▸ **Provided material**:
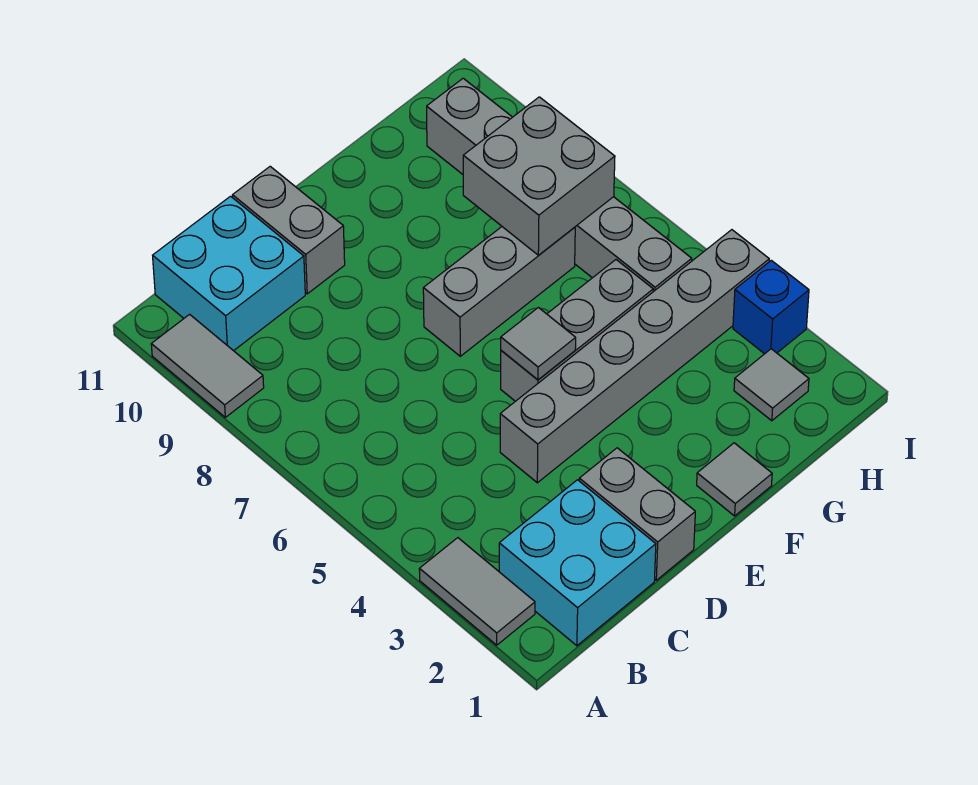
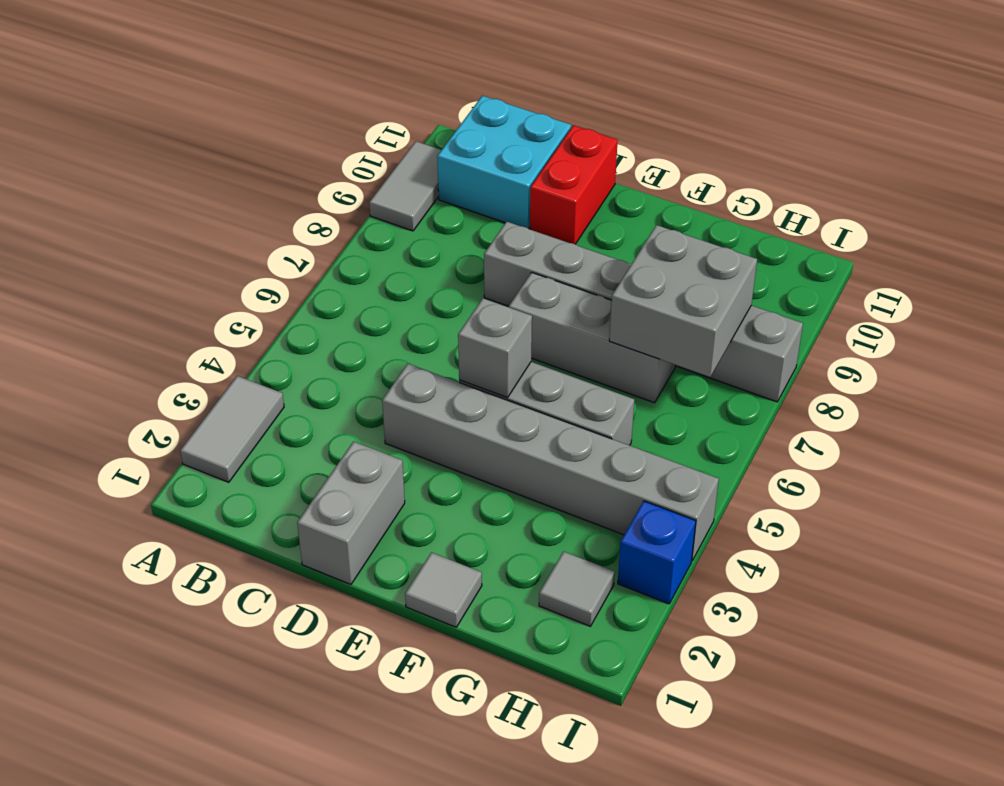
cyan brick B1:C2 level 1 -> none
grey brick D10:D11 level 1 -> red brick D10:D11 level 1
grey tile E5 level 2 -> grey brick E5 level 2
grey brick H5:H10 level 1 -> grey brick D8:I8 level 1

▸ **Work instructions**: Your answer should hold the line with "grey tile E5 level 2 -> grey brick E5 level 2" and each line after it to the end of the data, retyped exactly. Include no other lines.

▸ **Solution to the problem**:
grey tile E5 level 2 -> grey brick E5 level 2
grey brick H5:H10 level 1 -> grey brick D8:I8 level 1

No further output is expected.